Stored entries:
-.-.-

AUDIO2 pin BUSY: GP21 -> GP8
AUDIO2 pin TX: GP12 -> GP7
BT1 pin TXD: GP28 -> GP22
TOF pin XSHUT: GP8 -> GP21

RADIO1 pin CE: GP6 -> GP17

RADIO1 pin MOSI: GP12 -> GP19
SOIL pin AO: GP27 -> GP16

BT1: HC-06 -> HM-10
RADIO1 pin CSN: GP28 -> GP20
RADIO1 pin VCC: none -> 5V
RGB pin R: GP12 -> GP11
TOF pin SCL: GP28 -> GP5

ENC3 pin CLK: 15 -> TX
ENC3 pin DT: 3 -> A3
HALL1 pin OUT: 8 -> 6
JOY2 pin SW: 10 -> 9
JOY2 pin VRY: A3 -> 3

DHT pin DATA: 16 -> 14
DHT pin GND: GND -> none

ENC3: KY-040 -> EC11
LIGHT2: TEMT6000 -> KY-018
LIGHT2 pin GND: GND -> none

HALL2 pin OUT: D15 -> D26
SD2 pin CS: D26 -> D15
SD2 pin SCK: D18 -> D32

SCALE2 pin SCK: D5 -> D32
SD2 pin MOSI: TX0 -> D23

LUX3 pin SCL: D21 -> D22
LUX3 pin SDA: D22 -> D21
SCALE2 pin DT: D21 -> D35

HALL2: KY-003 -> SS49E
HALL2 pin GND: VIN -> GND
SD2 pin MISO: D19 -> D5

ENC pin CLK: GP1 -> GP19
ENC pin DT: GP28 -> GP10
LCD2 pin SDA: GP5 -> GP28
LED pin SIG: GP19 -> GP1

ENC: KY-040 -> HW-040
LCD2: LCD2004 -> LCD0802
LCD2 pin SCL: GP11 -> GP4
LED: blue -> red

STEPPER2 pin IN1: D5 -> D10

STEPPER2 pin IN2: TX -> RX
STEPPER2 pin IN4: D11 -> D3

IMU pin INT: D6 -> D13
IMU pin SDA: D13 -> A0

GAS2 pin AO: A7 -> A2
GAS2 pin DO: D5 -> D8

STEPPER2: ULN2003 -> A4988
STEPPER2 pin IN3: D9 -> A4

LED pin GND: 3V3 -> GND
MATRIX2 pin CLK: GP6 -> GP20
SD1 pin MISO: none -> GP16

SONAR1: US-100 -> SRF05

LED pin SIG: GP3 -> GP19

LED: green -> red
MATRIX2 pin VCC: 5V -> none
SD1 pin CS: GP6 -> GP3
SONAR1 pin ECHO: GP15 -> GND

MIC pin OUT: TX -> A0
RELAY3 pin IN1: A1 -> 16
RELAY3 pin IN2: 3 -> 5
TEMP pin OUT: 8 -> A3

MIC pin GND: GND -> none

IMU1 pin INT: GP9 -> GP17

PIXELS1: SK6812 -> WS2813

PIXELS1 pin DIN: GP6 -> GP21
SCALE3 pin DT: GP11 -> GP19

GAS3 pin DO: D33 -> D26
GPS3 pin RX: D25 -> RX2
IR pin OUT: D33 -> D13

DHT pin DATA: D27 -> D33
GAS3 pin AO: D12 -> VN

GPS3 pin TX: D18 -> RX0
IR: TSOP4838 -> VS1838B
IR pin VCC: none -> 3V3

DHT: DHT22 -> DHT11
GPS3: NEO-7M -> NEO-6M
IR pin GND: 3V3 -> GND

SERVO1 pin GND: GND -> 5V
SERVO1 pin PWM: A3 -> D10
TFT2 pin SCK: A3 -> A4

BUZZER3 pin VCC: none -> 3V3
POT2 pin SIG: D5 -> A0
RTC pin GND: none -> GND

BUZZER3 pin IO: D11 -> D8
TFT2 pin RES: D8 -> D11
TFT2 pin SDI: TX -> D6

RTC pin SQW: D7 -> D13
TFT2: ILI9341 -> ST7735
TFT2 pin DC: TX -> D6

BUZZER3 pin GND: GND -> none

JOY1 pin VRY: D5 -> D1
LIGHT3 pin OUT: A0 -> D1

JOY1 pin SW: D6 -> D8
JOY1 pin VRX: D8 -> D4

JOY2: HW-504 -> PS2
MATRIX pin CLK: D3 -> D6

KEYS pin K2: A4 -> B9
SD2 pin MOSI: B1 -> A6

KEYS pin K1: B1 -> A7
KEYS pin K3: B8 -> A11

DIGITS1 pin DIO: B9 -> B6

-.-.-

Lines from the one holding "RELAY3 pin IN2: 3 -> 5" to the last line of the records: return these exactly, and only these.

#### Exercise response:
RELAY3 pin IN2: 3 -> 5
TEMP pin OUT: 8 -> A3

MIC pin GND: GND -> none

IMU1 pin INT: GP9 -> GP17

PIXELS1: SK6812 -> WS2813

PIXELS1 pin DIN: GP6 -> GP21
SCALE3 pin DT: GP11 -> GP19

GAS3 pin DO: D33 -> D26
GPS3 pin RX: D25 -> RX2
IR pin OUT: D33 -> D13

DHT pin DATA: D27 -> D33
GAS3 pin AO: D12 -> VN

GPS3 pin TX: D18 -> RX0
IR: TSOP4838 -> VS1838B
IR pin VCC: none -> 3V3

DHT: DHT22 -> DHT11
GPS3: NEO-7M -> NEO-6M
IR pin GND: 3V3 -> GND

SERVO1 pin GND: GND -> 5V
SERVO1 pin PWM: A3 -> D10
TFT2 pin SCK: A3 -> A4

BUZZER3 pin VCC: none -> 3V3
POT2 pin SIG: D5 -> A0
RTC pin GND: none -> GND

BUZZER3 pin IO: D11 -> D8
TFT2 pin RES: D8 -> D11
TFT2 pin SDI: TX -> D6

RTC pin SQW: D7 -> D13
TFT2: ILI9341 -> ST7735
TFT2 pin DC: TX -> D6

BUZZER3 pin GND: GND -> none

JOY1 pin VRY: D5 -> D1
LIGHT3 pin OUT: A0 -> D1

JOY1 pin SW: D6 -> D8
JOY1 pin VRX: D8 -> D4

JOY2: HW-504 -> PS2
MATRIX pin CLK: D3 -> D6

KEYS pin K2: A4 -> B9
SD2 pin MOSI: B1 -> A6

KEYS pin K1: B1 -> A7
KEYS pin K3: B8 -> A11

DIGITS1 pin DIO: B9 -> B6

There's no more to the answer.